PROVIDED INFORMATION start
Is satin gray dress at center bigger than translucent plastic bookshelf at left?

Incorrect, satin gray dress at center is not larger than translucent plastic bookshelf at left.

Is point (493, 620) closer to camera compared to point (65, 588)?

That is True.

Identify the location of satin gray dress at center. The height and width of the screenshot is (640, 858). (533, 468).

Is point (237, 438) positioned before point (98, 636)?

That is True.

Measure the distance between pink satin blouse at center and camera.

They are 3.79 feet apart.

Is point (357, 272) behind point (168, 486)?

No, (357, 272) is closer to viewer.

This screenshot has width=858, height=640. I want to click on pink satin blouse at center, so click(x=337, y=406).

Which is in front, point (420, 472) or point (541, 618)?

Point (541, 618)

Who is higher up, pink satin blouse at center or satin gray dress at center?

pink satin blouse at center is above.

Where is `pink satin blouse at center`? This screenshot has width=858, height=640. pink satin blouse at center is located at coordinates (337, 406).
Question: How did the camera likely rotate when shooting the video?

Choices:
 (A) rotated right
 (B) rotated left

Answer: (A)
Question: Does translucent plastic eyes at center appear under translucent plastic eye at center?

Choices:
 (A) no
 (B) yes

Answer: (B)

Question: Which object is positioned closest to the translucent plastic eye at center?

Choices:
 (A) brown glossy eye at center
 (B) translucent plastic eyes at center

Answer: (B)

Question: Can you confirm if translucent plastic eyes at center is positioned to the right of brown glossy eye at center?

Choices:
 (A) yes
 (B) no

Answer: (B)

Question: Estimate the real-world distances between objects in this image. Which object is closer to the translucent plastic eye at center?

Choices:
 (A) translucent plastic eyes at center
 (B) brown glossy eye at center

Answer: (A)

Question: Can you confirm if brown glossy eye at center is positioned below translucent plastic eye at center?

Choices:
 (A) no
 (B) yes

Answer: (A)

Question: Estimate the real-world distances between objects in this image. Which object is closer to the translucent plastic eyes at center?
PROVIDED INFORMATION end
Reproduce all the records above, swapping every occurrence of "satin gray dress" for "wool gray coat" and leaving all other text unchanged.

### FINAL ANSWER
Is wool gray coat at center bigger than translucent plastic bookshelf at left?

Incorrect, wool gray coat at center is not larger than translucent plastic bookshelf at left.

Is point (493, 620) closer to camera compared to point (65, 588)?

That is True.

Identify the location of wool gray coat at center. The height and width of the screenshot is (640, 858). (533, 468).

Is point (237, 438) positioned before point (98, 636)?

That is True.

Measure the distance between pink satin blouse at center and camera.

They are 3.79 feet apart.

Is point (357, 272) behind point (168, 486)?

No, (357, 272) is closer to viewer.

This screenshot has width=858, height=640. I want to click on pink satin blouse at center, so click(x=337, y=406).

Which is in front, point (420, 472) or point (541, 618)?

Point (541, 618)

Who is higher up, pink satin blouse at center or wool gray coat at center?

pink satin blouse at center is above.

Where is `pink satin blouse at center`? This screenshot has width=858, height=640. pink satin blouse at center is located at coordinates (337, 406).
Question: How did the camera likely rotate when shooting the video?

Choices:
 (A) rotated right
 (B) rotated left

Answer: (A)
Question: Does translucent plastic eyes at center appear under translucent plastic eye at center?

Choices:
 (A) no
 (B) yes

Answer: (B)

Question: Which object is positioned closest to the translucent plastic eye at center?

Choices:
 (A) brown glossy eye at center
 (B) translucent plastic eyes at center

Answer: (B)

Question: Can you confirm if translucent plastic eyes at center is positioned to the right of brown glossy eye at center?

Choices:
 (A) yes
 (B) no

Answer: (B)

Question: Estimate the real-world distances between objects in this image. Which object is closer to the translucent plastic eye at center?

Choices:
 (A) translucent plastic eyes at center
 (B) brown glossy eye at center

Answer: (A)

Question: Can you confirm if brown glossy eye at center is positioned below translucent plastic eye at center?

Choices:
 (A) no
 (B) yes

Answer: (A)

Question: Estimate the real-world distances between objects in this image. Which object is closer to the translucent plastic eyes at center?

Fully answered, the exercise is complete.